### What is needed:
Retype all of the listing exactly, passing over any picture you find.

### Source material:
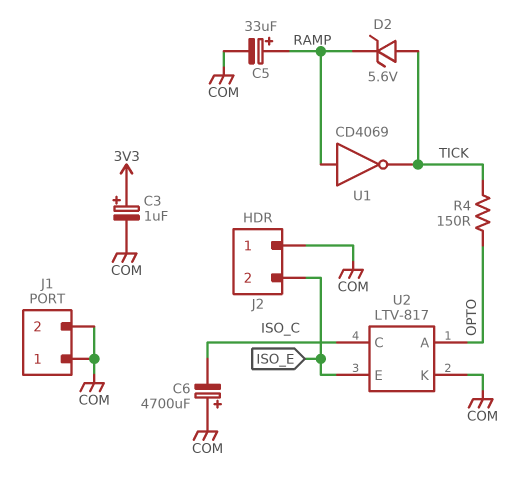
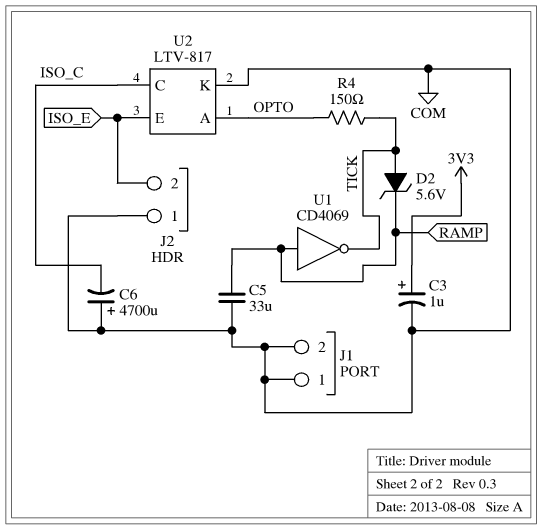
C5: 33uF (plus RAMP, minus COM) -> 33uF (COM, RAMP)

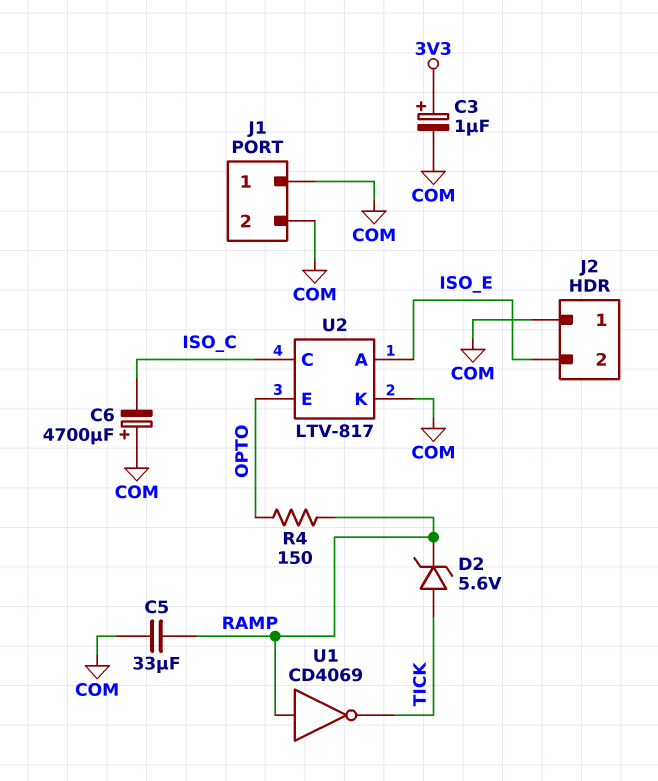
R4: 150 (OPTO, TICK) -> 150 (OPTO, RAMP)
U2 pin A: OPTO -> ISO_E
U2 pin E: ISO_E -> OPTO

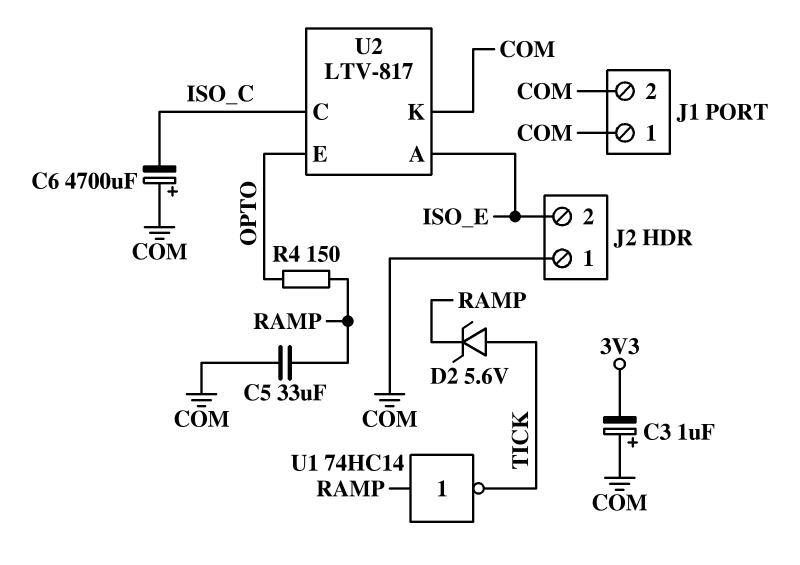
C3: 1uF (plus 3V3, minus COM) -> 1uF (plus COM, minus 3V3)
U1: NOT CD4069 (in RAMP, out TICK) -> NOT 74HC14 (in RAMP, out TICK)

### Result:
C5: 33uF (plus RAMP, minus COM) -> 33uF (COM, RAMP)

R4: 150 (OPTO, TICK) -> 150 (OPTO, RAMP)
U2 pin A: OPTO -> ISO_E
U2 pin E: ISO_E -> OPTO

C3: 1uF (plus 3V3, minus COM) -> 1uF (plus COM, minus 3V3)
U1: NOT CD4069 (in RAMP, out TICK) -> NOT 74HC14 (in RAMP, out TICK)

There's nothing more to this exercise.